Each line of the data below goes into the copy exactly; pictures do not.

Object change listings:
######

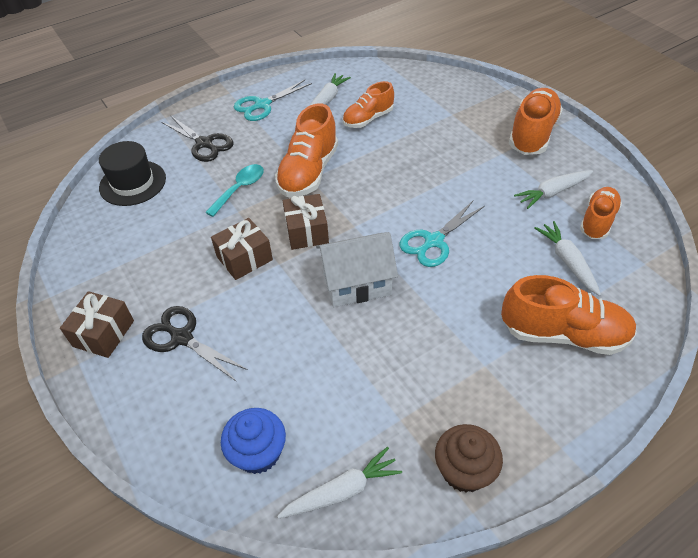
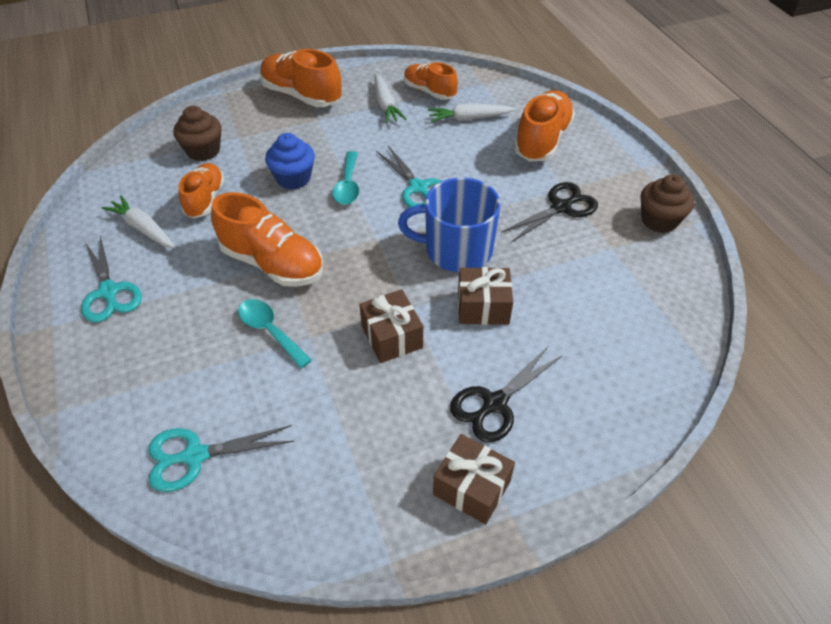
camera: 80 degrees left, 0 degrees up
(133, 183) = (195, 456): black hat -> turquoise scissors
(204, 143) = (154, 363): black scissors -> black scissors (561, 207)
(258, 453) = (640, 347): blue cupcake -> blue cupcake (293, 178)
(307, 231) = (369, 277): brown gift -> brown gift (483, 307)
(342, 491) = (676, 294): white carrot -> none
(356, 284) = (456, 250): white house -> blue mug
(368, 119) = (205, 199): orange shoe -> orange shoe turned 150 degrees counterclockwise
(417, 193) = (348, 185): none -> turquoise spoon
(425, 101) = (203, 151): none -> brown cupcake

######

TASK OUTPUT
camera: 80 degrees left, 0 degrees up
(133, 183) = (195, 456): black hat -> turquoise scissors
(204, 143) = (154, 363): black scissors -> black scissors (561, 207)
(258, 453) = (640, 347): blue cupcake -> blue cupcake (293, 178)
(307, 231) = (369, 277): brown gift -> brown gift (483, 307)
(342, 491) = (676, 294): white carrot -> none
(356, 284) = (456, 250): white house -> blue mug
(368, 119) = (205, 199): orange shoe -> orange shoe turned 150 degrees counterclockwise
(417, 193) = (348, 185): none -> turquoise spoon
(425, 101) = (203, 151): none -> brown cupcake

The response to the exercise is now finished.